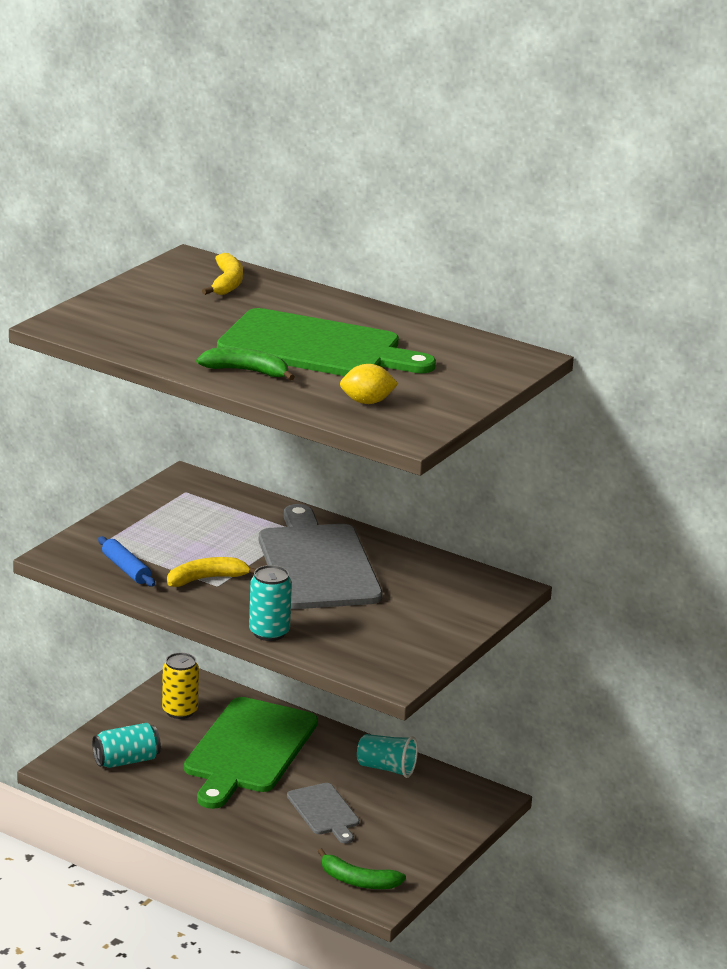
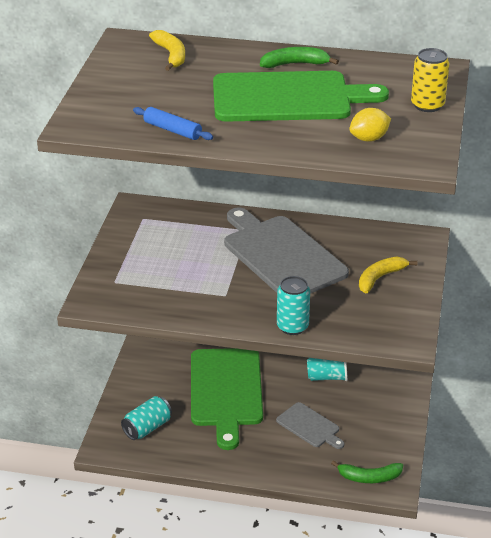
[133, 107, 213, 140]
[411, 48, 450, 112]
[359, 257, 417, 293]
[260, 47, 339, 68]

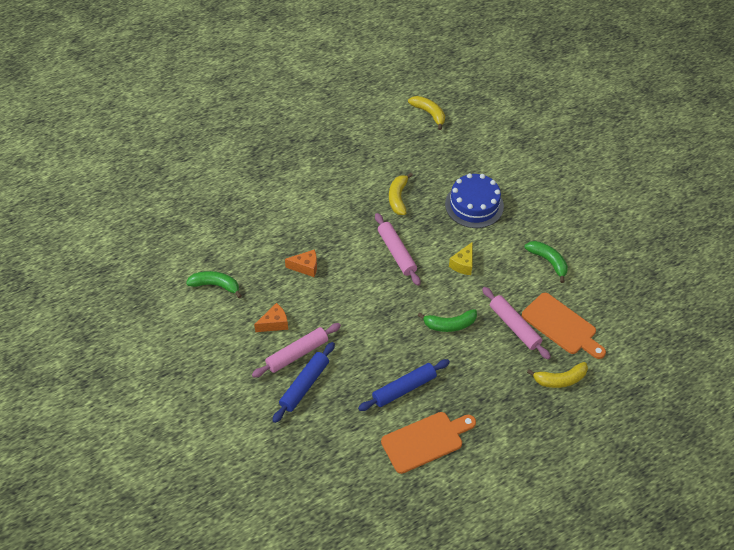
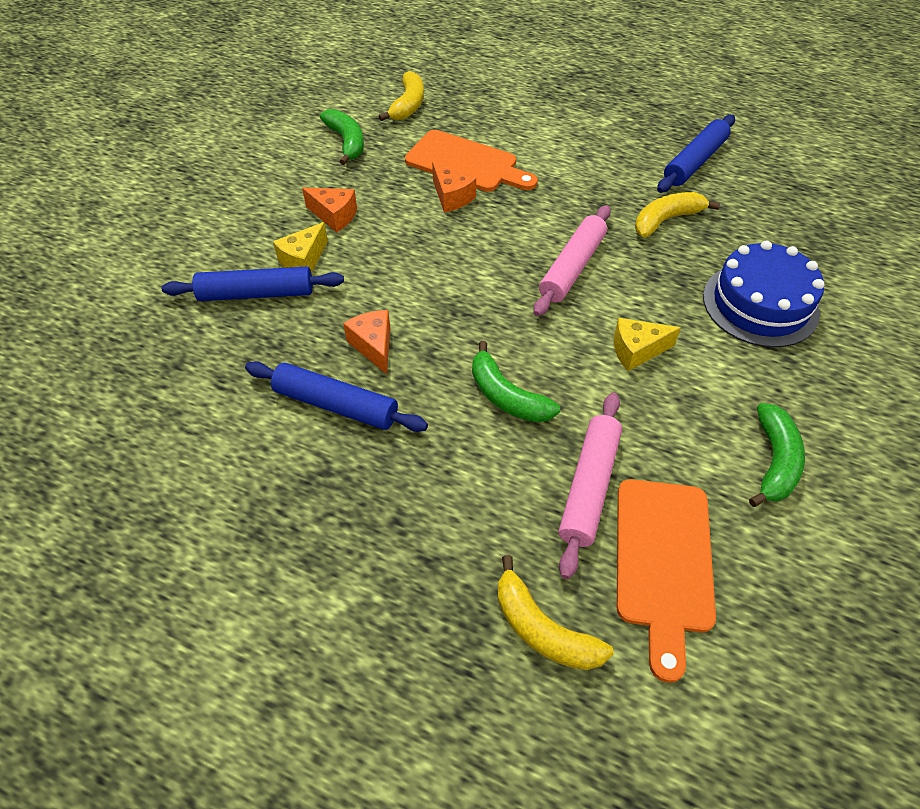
[343, 310, 390, 374]
[657, 115, 735, 193]
[405, 130, 538, 192]
[379, 71, 424, 121]
[273, 222, 328, 273]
####################
● YOUR ASSIGNMENT
These lines alone form the answer: the one containing "[411, 48, 450, 112]" and every line after it through the end of the material, exactly as written, pictures left out.

● TASK OUTPUT
[411, 48, 450, 112]
[359, 257, 417, 293]
[260, 47, 339, 68]

[343, 310, 390, 374]
[657, 115, 735, 193]
[405, 130, 538, 192]
[379, 71, 424, 121]
[273, 222, 328, 273]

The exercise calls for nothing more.